**What is being asked**
Below are the records; give again exactly the lines that run from the one with "(439, 98) = (362, 262): purple" through the last line.

::: Data extract :::

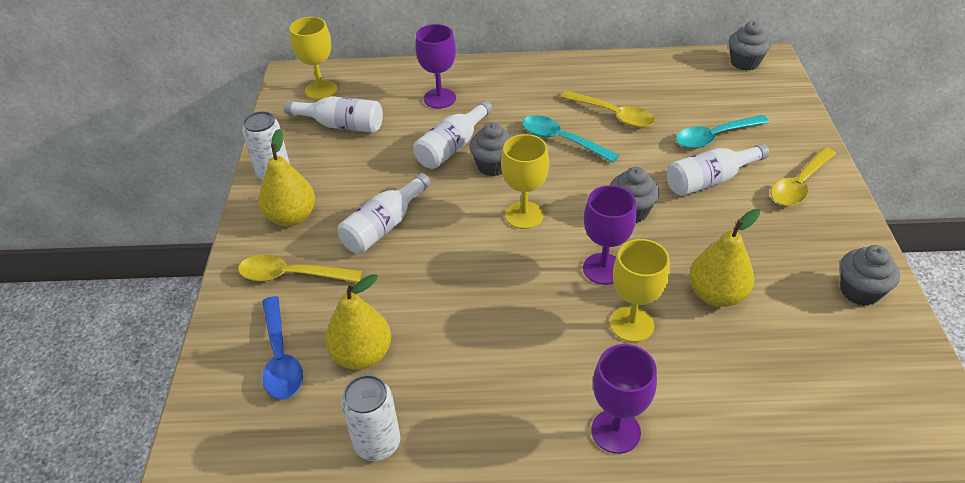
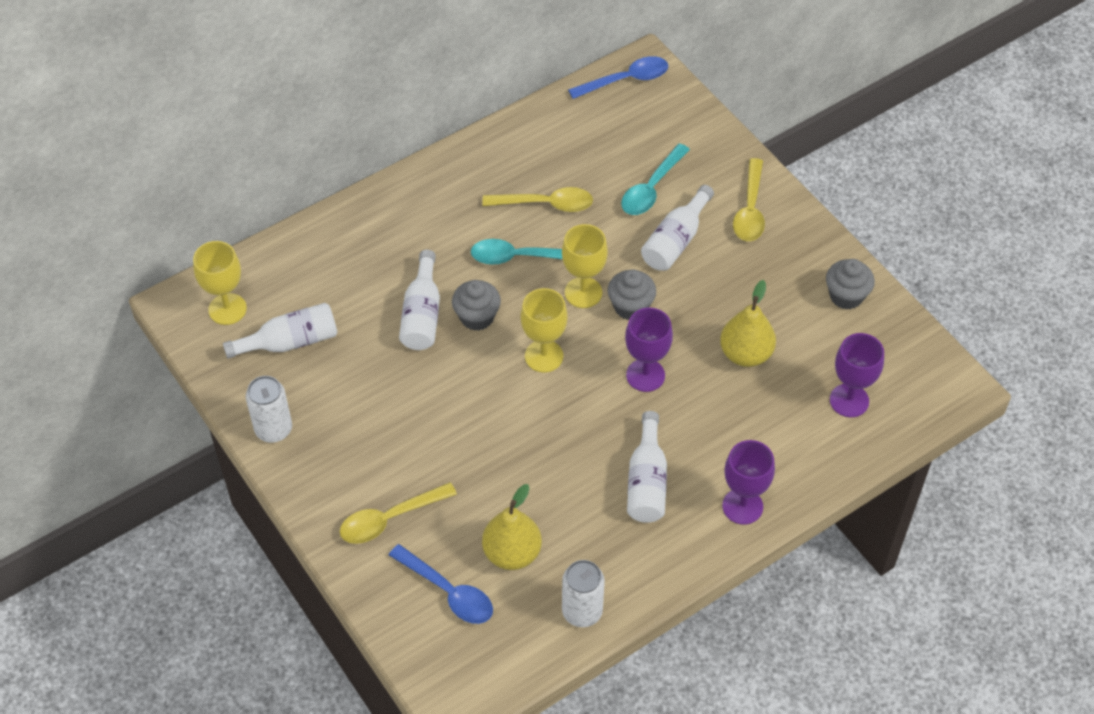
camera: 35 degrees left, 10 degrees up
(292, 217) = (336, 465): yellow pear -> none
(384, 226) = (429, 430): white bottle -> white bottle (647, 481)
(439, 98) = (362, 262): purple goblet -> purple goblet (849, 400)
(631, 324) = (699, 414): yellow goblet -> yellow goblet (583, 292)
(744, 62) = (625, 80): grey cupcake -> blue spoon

:::

**Response area**
(439, 98) = (362, 262): purple goblet -> purple goblet (849, 400)
(631, 324) = (699, 414): yellow goblet -> yellow goblet (583, 292)
(744, 62) = (625, 80): grey cupcake -> blue spoon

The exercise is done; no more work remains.